(RECORDS SHOWN Opens)
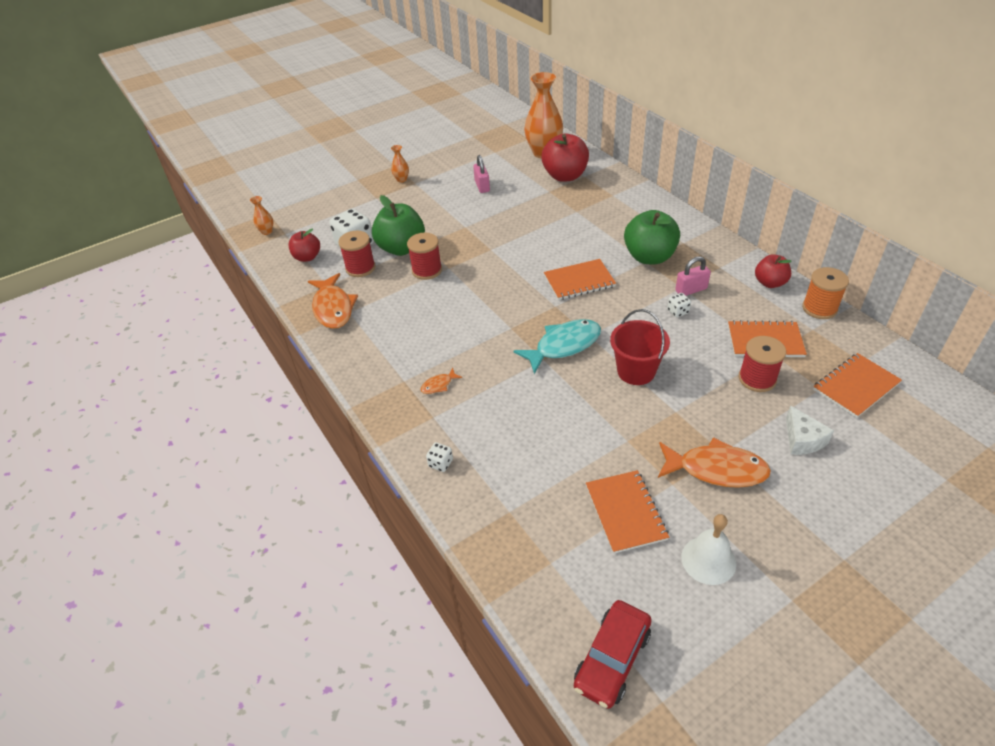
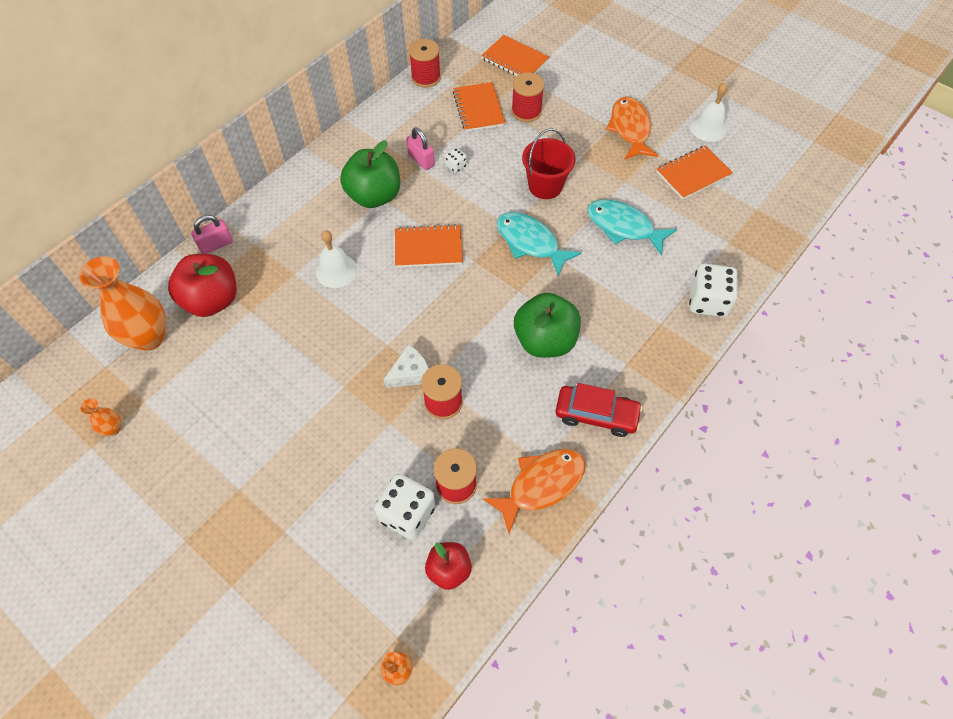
camera: 110 degrees left, 15 degrees up
(401, 180) = (229, 512): orange vase -> orange vase (113, 429)
(402, 248) = (404, 448): green apple -> green apple (545, 340)
(438, 385) = (620, 331): orange fish -> none
(440, 463) = (707, 301): white dice -> white dice, size x2.11
(482, 186) = (243, 393): pink padlock -> pink padlock (216, 245)
(561, 421) = (623, 227): none -> turquoise fish
(572, 231) = (336, 271): none -> white bell
(579, 281) = (428, 248): orange notebook -> orange notebook turned 60 degrees counterclockwise
(612, 659) = (803, 166): red car -> red car (596, 415)
(770, 283) = (397, 108): red apple -> none
(802, 439) = (580, 86): white cheese -> white cheese (410, 373)
(819, 308) = (426, 77): orange spool -> red spool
(RECORDS SHOWN Closes)
PROBLEM TO WORK ON – Would you write out the material above in full, exactly as given, except for its pictures?

ANSWER TO THIS PROBLEM –
camera: 110 degrees left, 15 degrees up
(401, 180) = (229, 512): orange vase -> orange vase (113, 429)
(402, 248) = (404, 448): green apple -> green apple (545, 340)
(438, 385) = (620, 331): orange fish -> none
(440, 463) = (707, 301): white dice -> white dice, size x2.11
(482, 186) = (243, 393): pink padlock -> pink padlock (216, 245)
(561, 421) = (623, 227): none -> turquoise fish
(572, 231) = (336, 271): none -> white bell
(579, 281) = (428, 248): orange notebook -> orange notebook turned 60 degrees counterclockwise
(612, 659) = (803, 166): red car -> red car (596, 415)
(770, 283) = (397, 108): red apple -> none
(802, 439) = (580, 86): white cheese -> white cheese (410, 373)
(819, 308) = (426, 77): orange spool -> red spool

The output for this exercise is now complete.